[Object inventory comparisons]
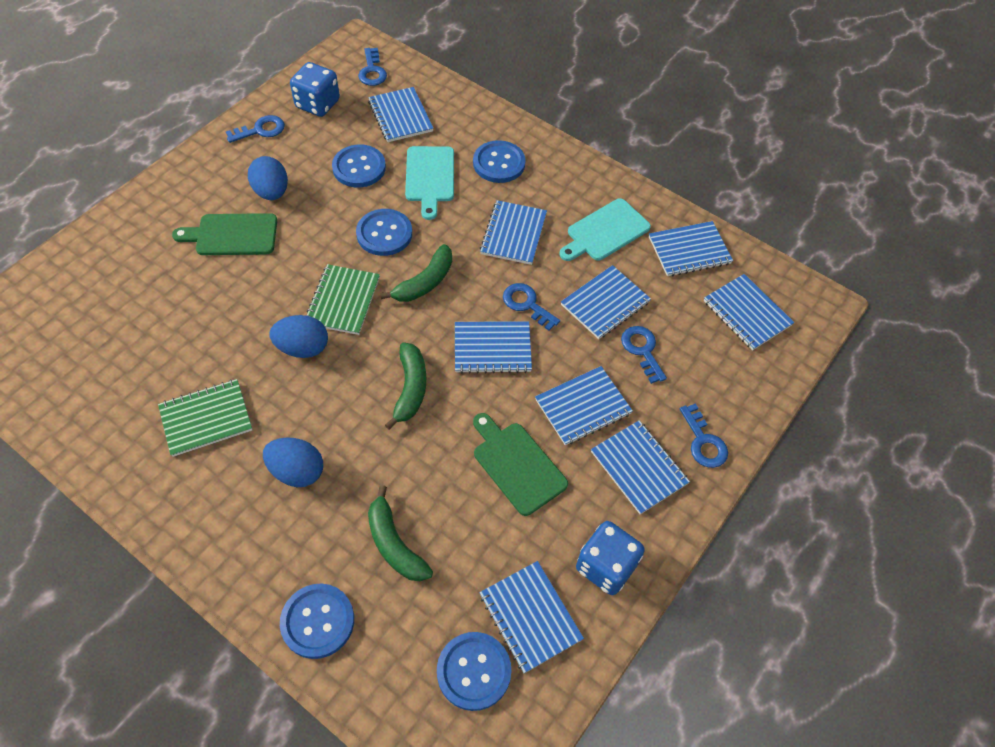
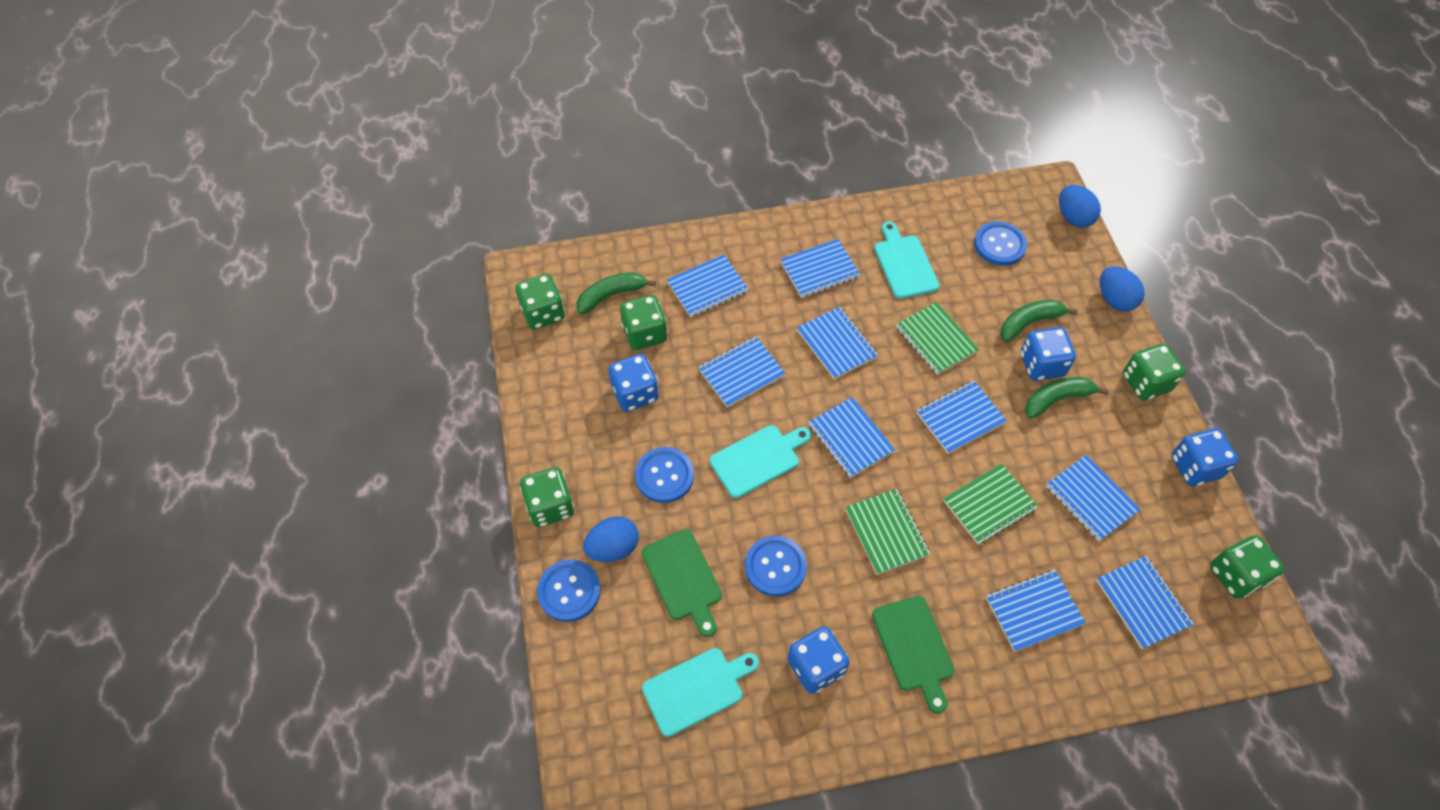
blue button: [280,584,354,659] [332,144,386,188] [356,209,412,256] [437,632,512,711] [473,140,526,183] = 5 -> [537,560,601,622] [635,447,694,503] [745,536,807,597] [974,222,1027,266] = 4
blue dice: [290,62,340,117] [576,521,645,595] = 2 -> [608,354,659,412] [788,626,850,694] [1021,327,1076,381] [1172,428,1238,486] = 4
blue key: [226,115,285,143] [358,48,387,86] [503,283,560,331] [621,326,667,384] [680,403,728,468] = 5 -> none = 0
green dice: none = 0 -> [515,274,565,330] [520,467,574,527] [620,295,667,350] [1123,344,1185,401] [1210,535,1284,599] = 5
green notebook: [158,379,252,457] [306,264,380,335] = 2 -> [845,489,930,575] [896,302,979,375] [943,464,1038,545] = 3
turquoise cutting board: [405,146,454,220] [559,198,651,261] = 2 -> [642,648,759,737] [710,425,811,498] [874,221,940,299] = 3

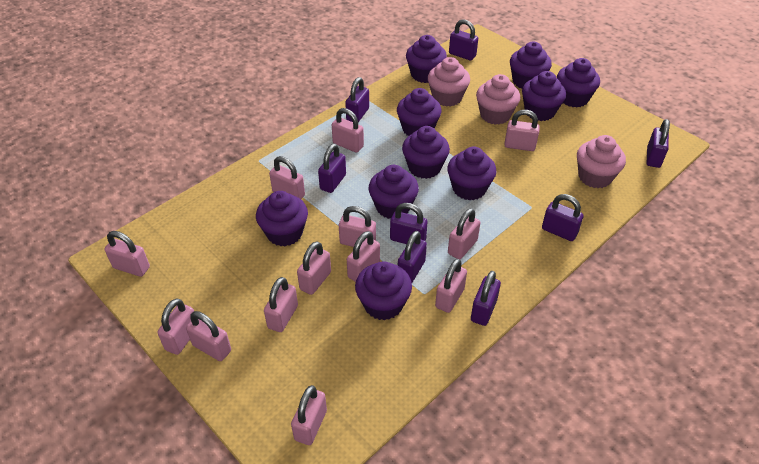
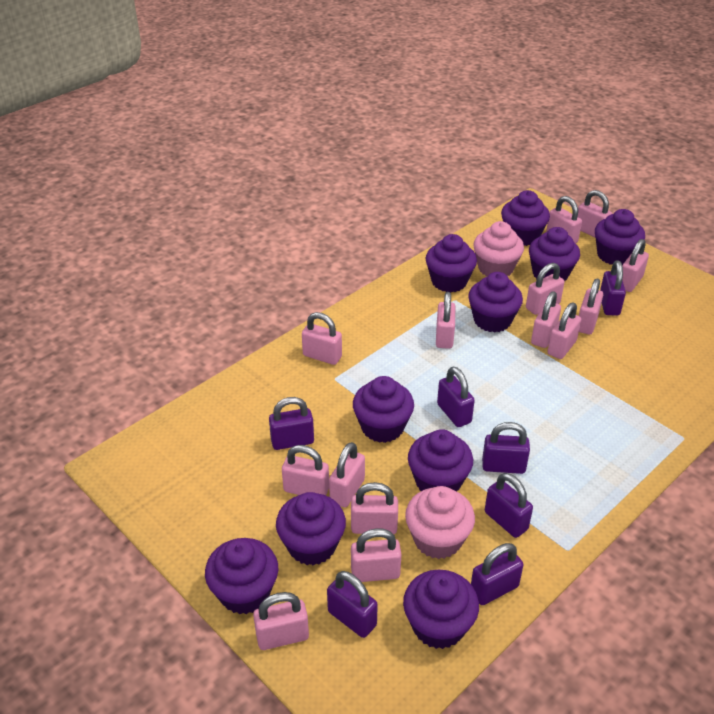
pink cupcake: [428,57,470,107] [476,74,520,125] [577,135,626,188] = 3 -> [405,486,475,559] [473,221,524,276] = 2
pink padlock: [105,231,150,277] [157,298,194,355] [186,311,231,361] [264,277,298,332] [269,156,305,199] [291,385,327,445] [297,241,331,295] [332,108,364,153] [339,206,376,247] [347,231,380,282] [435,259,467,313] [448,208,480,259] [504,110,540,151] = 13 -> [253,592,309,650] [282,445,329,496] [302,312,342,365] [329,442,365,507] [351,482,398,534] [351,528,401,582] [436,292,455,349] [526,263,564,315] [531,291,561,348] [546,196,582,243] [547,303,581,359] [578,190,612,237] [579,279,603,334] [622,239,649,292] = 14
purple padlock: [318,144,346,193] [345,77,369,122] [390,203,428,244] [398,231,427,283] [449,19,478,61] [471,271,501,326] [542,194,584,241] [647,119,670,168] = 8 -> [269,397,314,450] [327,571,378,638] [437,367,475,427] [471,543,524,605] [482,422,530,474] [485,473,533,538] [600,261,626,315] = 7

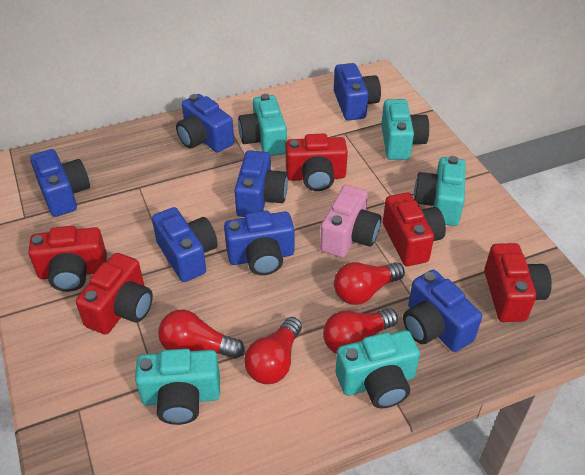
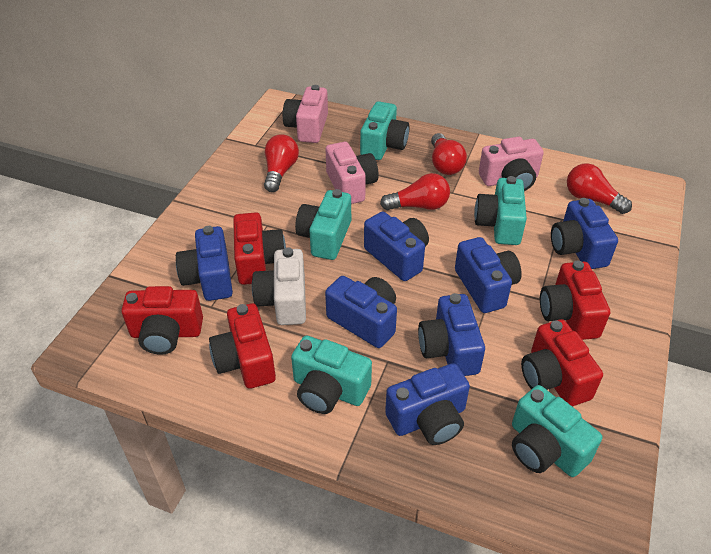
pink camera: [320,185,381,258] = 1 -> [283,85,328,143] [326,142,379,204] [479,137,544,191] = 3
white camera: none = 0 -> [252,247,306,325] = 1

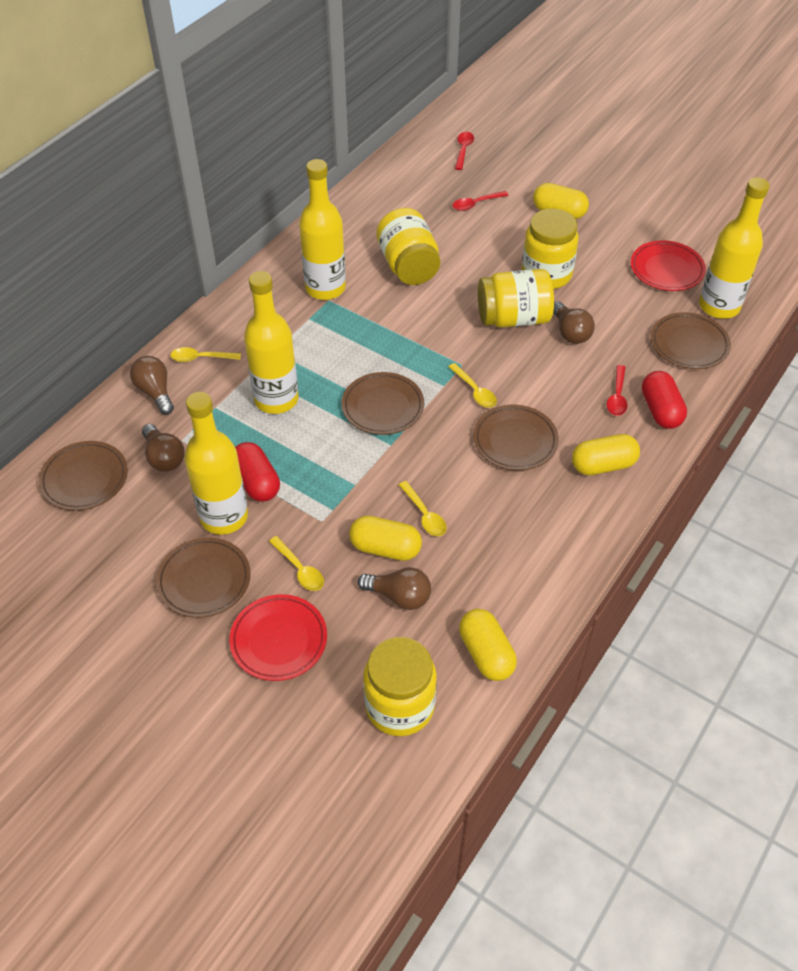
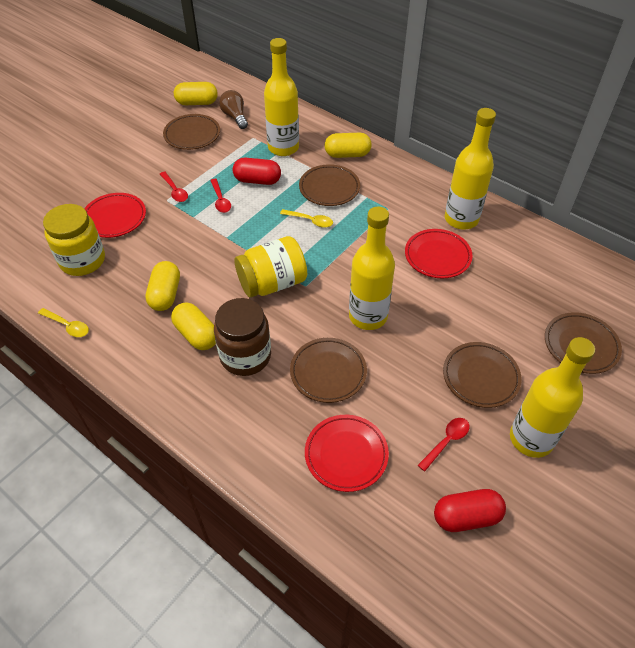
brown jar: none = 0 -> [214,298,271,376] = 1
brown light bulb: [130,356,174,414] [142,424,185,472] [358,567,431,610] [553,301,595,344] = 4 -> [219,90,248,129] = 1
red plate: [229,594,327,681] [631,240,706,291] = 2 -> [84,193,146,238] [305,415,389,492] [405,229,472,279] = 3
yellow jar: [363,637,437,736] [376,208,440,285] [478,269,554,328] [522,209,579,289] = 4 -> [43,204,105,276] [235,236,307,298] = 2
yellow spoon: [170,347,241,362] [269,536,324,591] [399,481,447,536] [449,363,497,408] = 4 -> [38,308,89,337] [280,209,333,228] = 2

Problem to work on: Start with the line above containing "blue key: [226,115,285,143]" and end with the line containing "pink cupcake: [428,57,470,107]". Set down that stretch exactly, without any pictures.

Task solution:
blue key: [226,115,285,143] [358,48,387,86] [503,283,560,331] [621,326,667,384] [680,403,728,468] = 5 -> none = 0
green dice: none = 0 -> [515,274,565,330] [520,467,574,527] [620,295,667,350] [1123,344,1185,401] [1210,535,1284,599] = 5
green notebook: [158,379,252,457] [306,264,380,335] = 2 -> [845,489,930,575] [896,302,979,375] [943,464,1038,545] = 3
turquoise cutting board: [405,146,454,220] [559,198,651,261] = 2 -> [642,648,759,737] [710,425,811,498] [874,221,940,299] = 3

pink cupcake: [428,57,470,107] [476,74,520,125] [577,135,626,188] = 3 -> [405,486,475,559] [473,221,524,276] = 2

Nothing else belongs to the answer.